- [What is expected]
Would you please retype, exactly, the lines of the listing below between the line with "blue toothbrush: 3 -> 4" and the line with "turquoise house: 3 -> 5", inclusive?

- [Provided records]
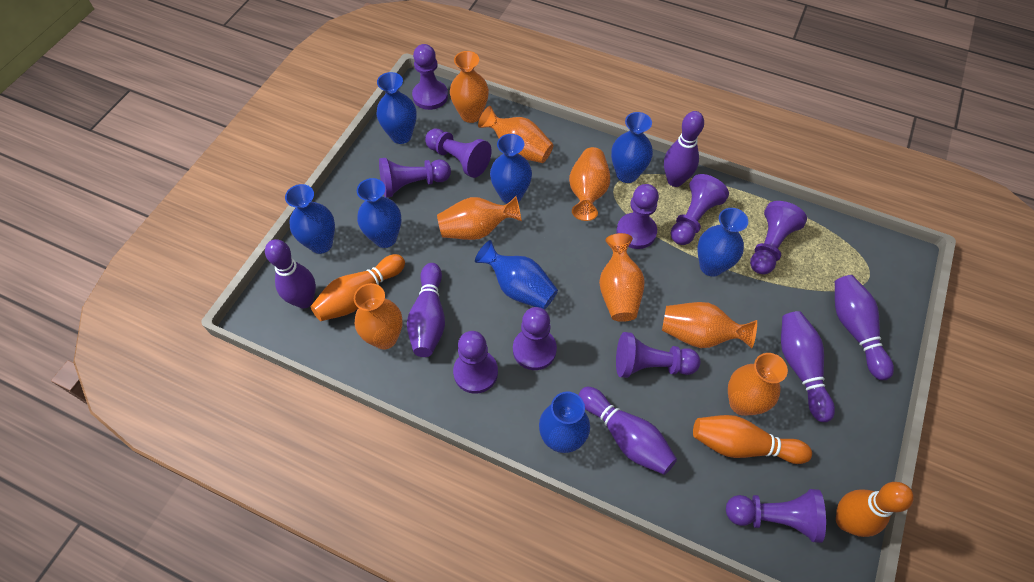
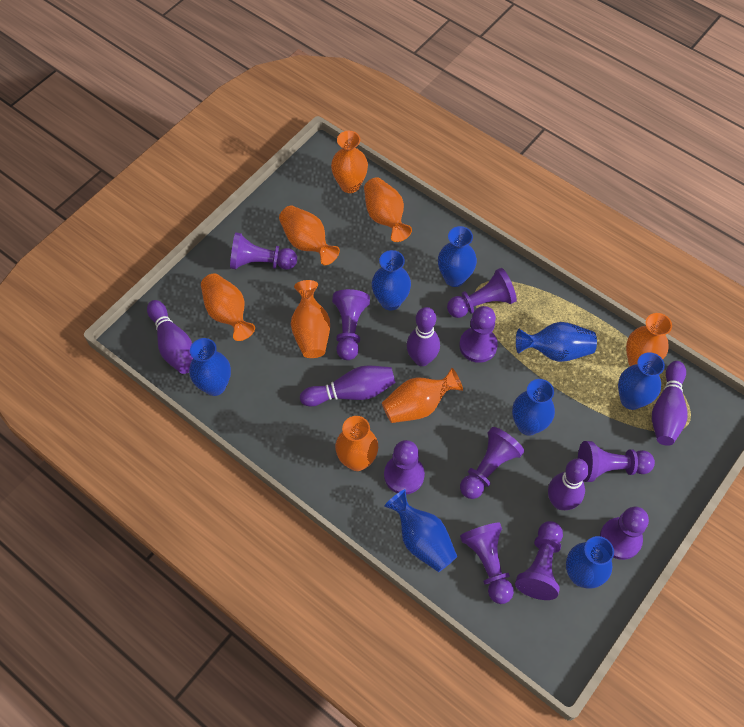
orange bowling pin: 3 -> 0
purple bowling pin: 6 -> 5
--
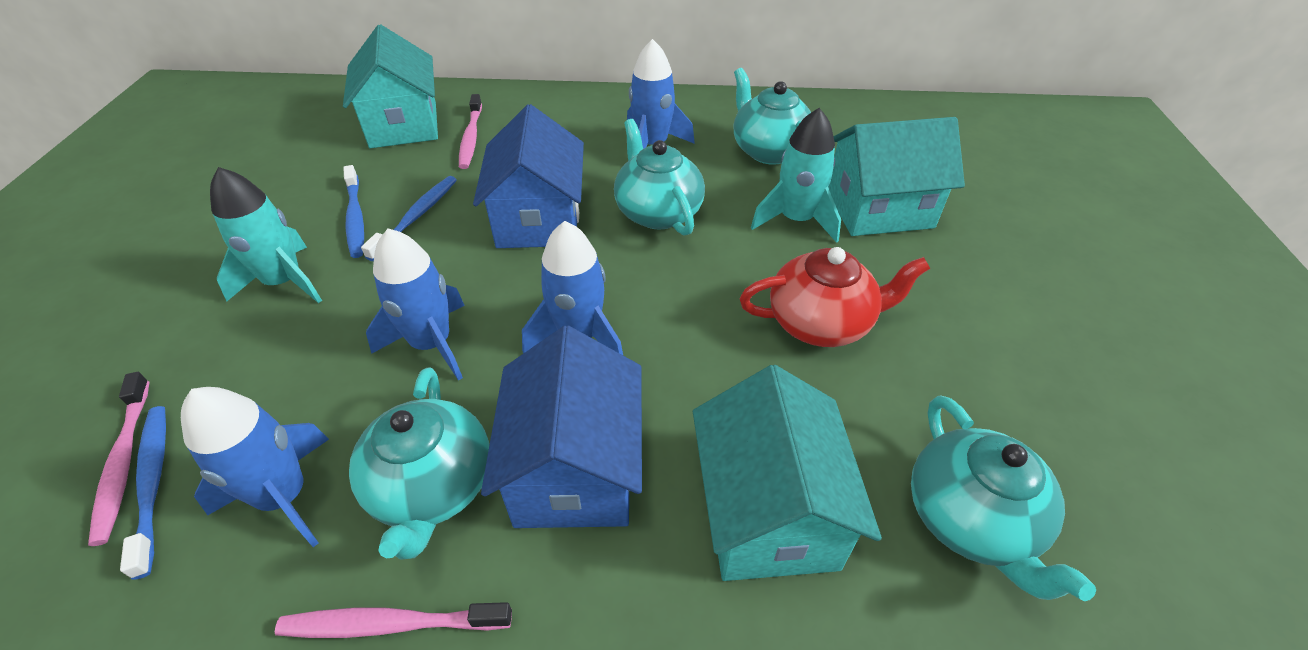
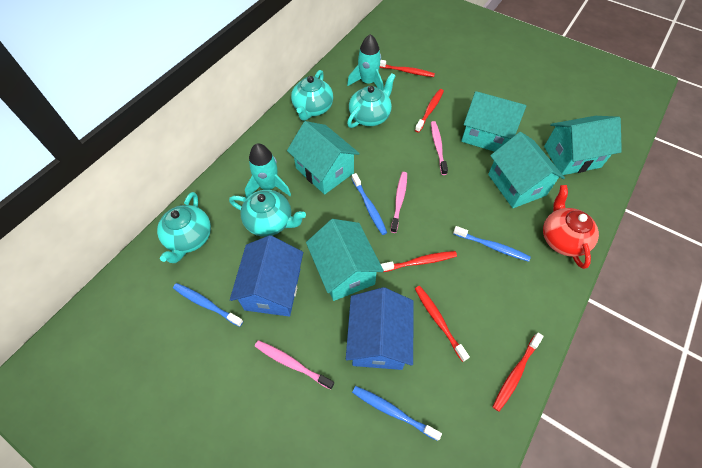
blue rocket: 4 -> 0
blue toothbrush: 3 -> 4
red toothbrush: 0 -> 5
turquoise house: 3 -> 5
...
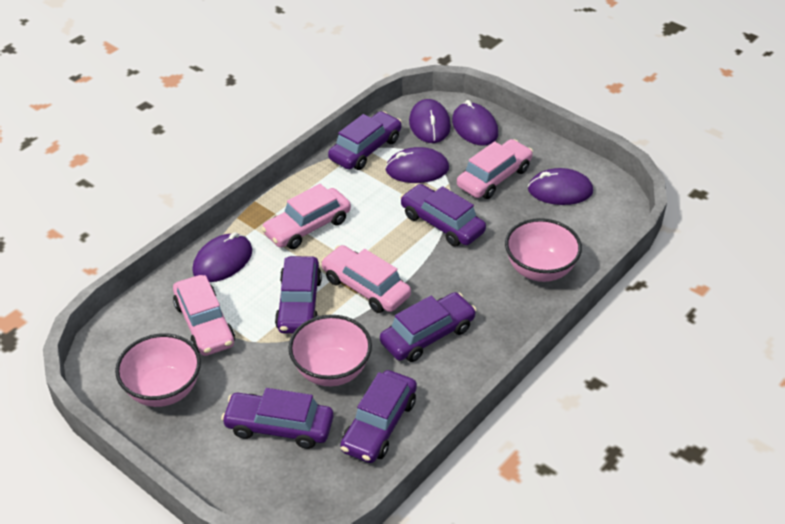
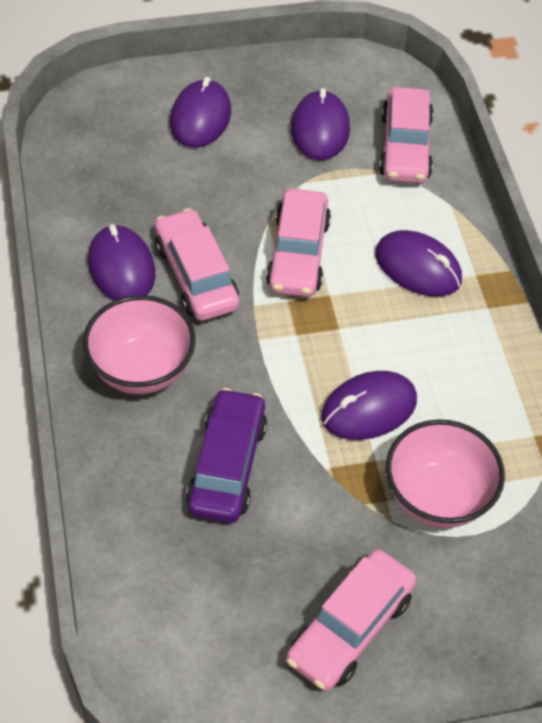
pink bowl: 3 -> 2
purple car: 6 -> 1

- [Reply]
blue toothbrush: 3 -> 4
red toothbrush: 0 -> 5
turquoise house: 3 -> 5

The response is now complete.